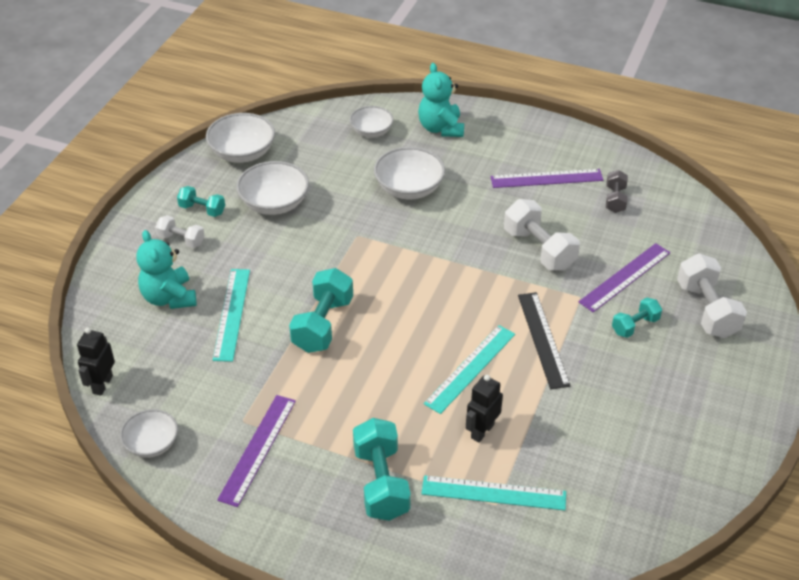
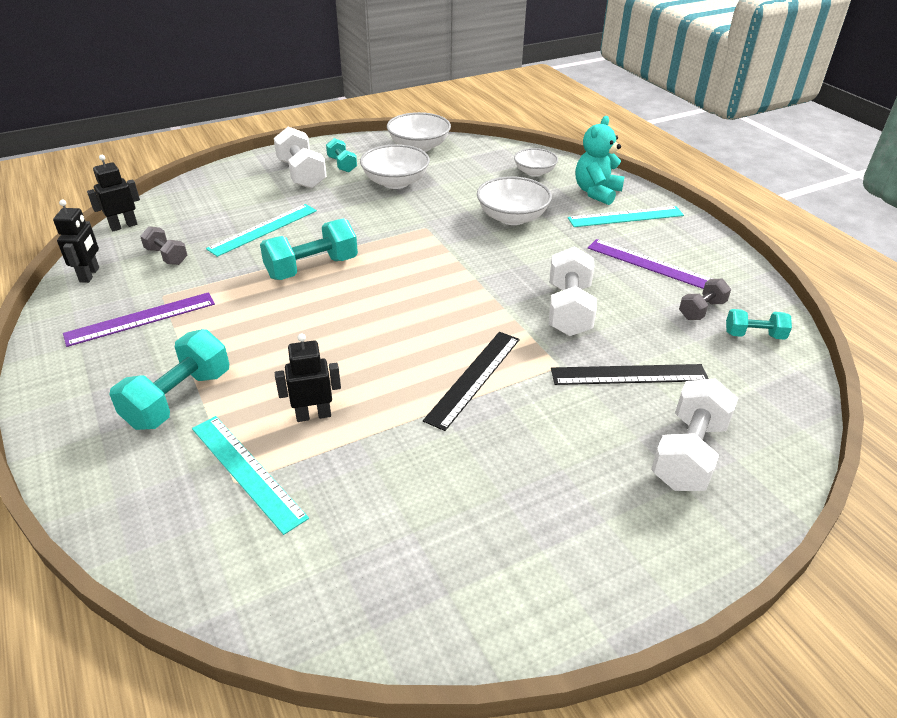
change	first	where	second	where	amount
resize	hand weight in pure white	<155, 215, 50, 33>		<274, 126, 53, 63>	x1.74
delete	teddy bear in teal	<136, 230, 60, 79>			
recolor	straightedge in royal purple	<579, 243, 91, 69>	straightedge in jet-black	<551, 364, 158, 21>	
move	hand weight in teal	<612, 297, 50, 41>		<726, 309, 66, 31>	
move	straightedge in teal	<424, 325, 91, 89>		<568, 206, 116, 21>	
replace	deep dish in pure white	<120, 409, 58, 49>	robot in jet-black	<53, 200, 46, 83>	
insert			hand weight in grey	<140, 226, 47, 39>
********************
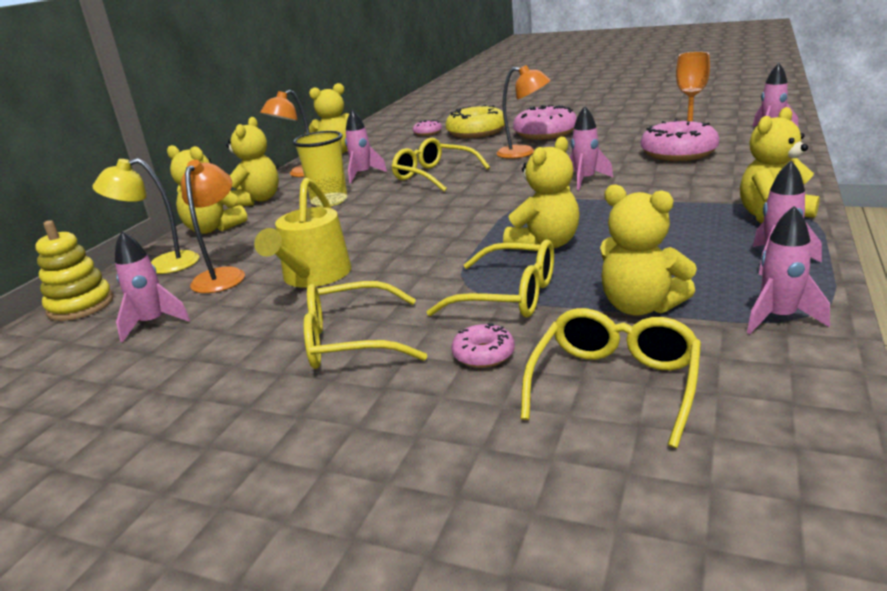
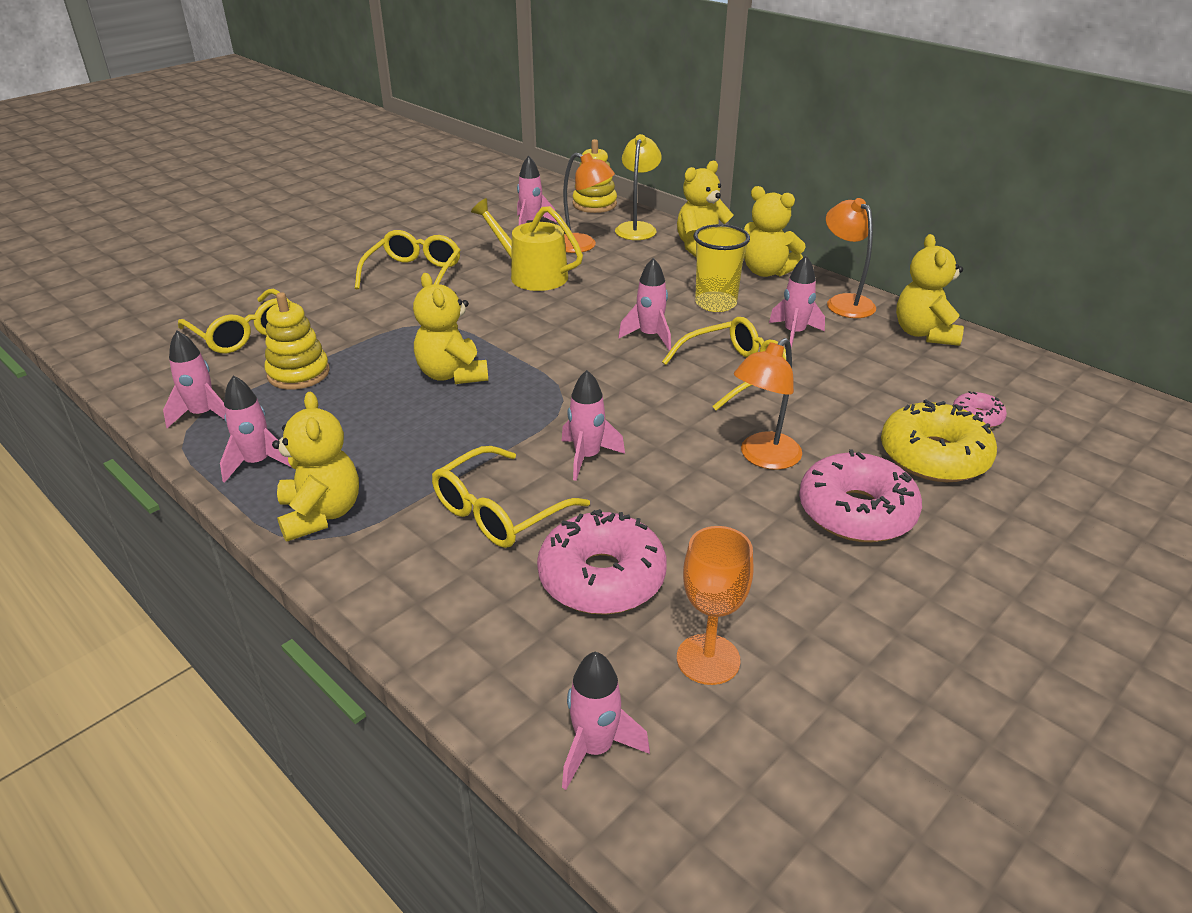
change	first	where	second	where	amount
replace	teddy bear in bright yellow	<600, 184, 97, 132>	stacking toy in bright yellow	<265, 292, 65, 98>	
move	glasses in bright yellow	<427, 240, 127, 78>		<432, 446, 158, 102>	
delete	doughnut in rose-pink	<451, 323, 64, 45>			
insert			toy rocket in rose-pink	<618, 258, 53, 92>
********************
Whenever the string "hand" shows up in a line of the entries, copy that line.

resize	hand weight in pure white	<155, 215, 50, 33>		<274, 126, 53, 63>	x1.74
move	hand weight in teal	<612, 297, 50, 41>		<726, 309, 66, 31>	
insert			hand weight in grey	<140, 226, 47, 39>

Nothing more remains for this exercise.